*What the task asks*: How many lines in the records below include "green"? Answer with the number only.

====== Exercise materials ======

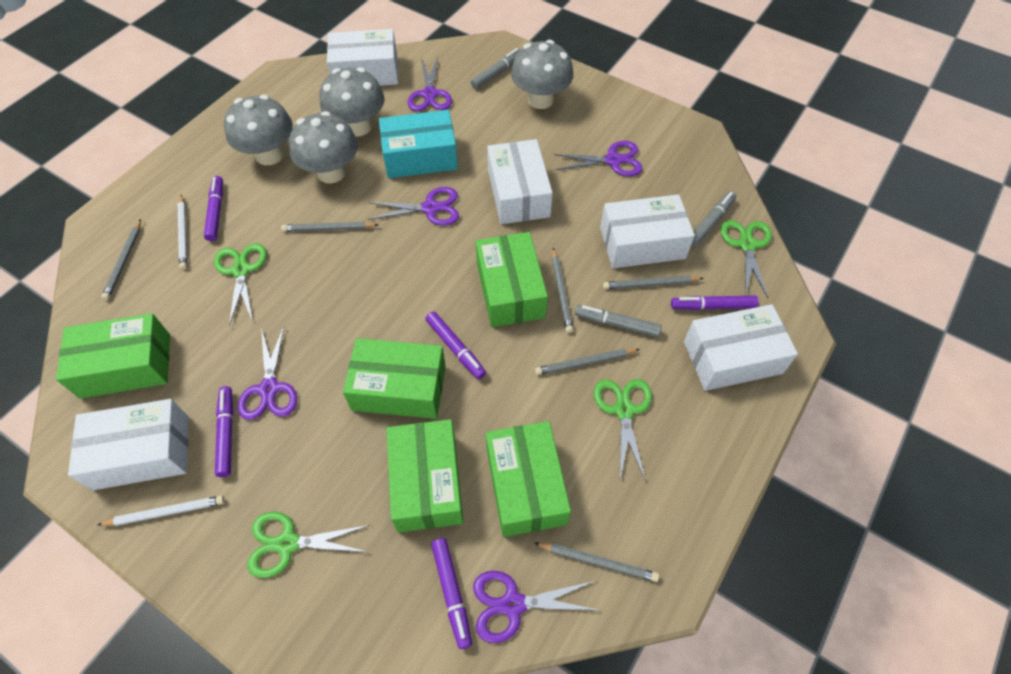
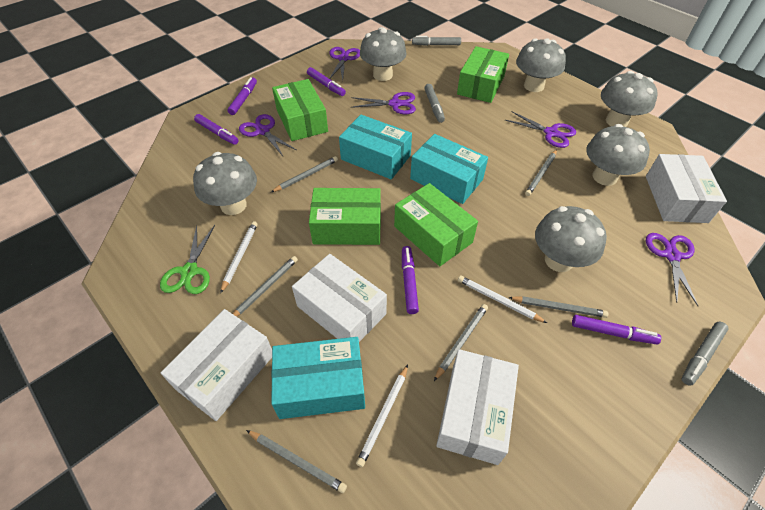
green box: 5 -> 4
green scissors: 4 -> 1
grey mushroom: 4 -> 6
turquoise box: 1 -> 3
white box: 5 -> 4
white pencil: 2 -> 3

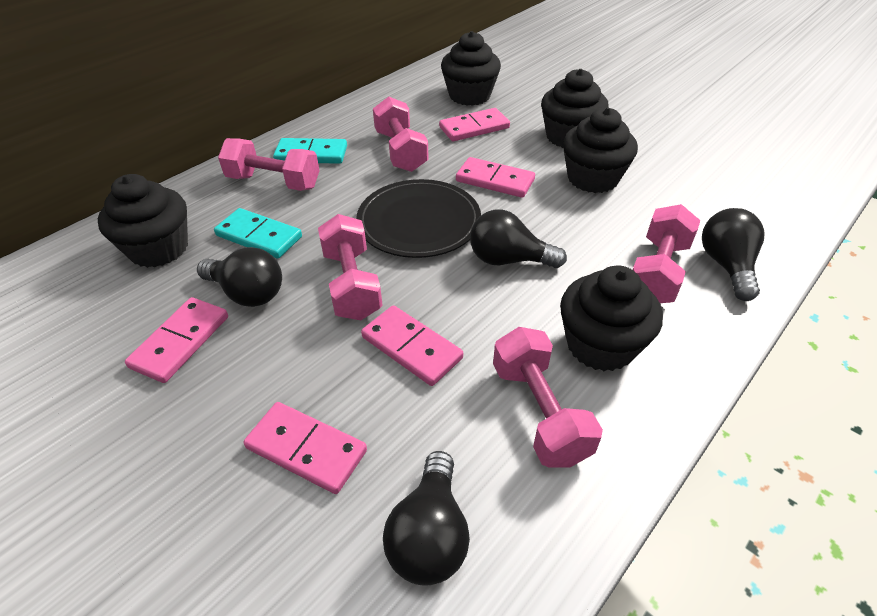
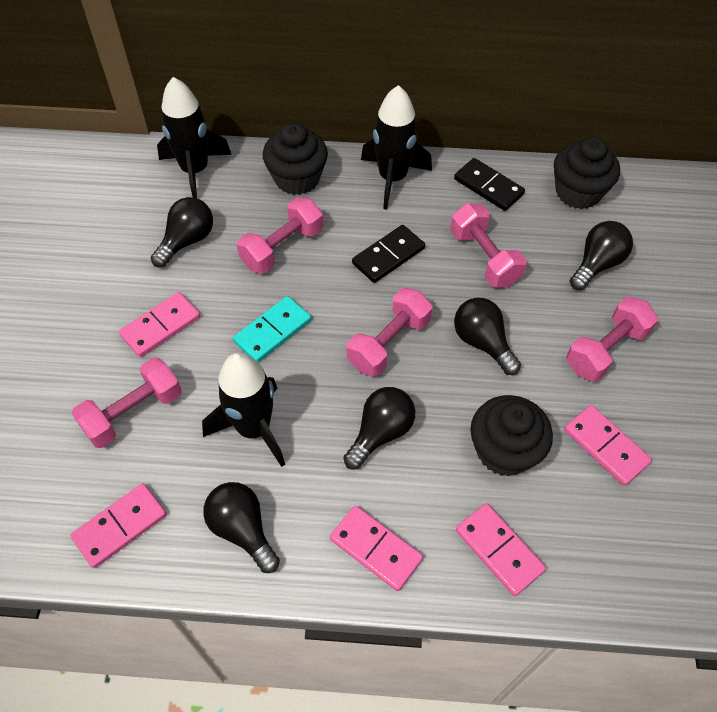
black cupcake: 5 -> 3
black domino: 0 -> 2
black light bulb: 4 -> 5
black plate: 1 -> 0
black rocket: 0 -> 3
turquoise domino: 2 -> 1

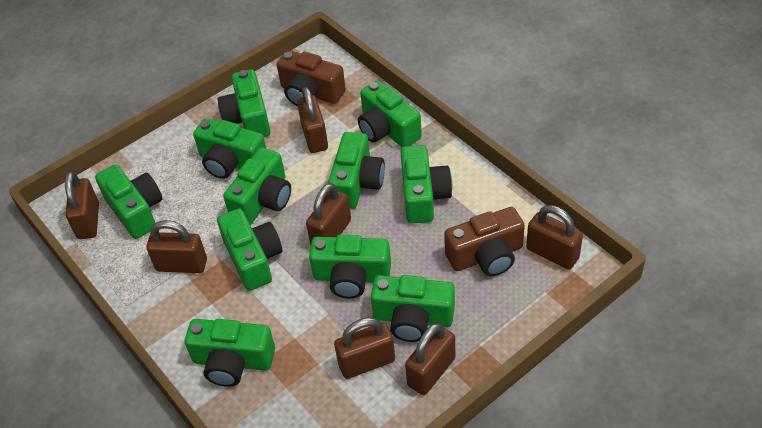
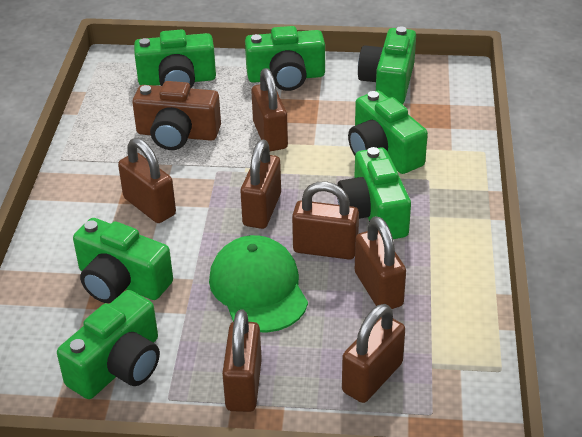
brown camera: 2 -> 1
green camera: 11 -> 7
green cap: 0 -> 1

======

*Finished task*: 4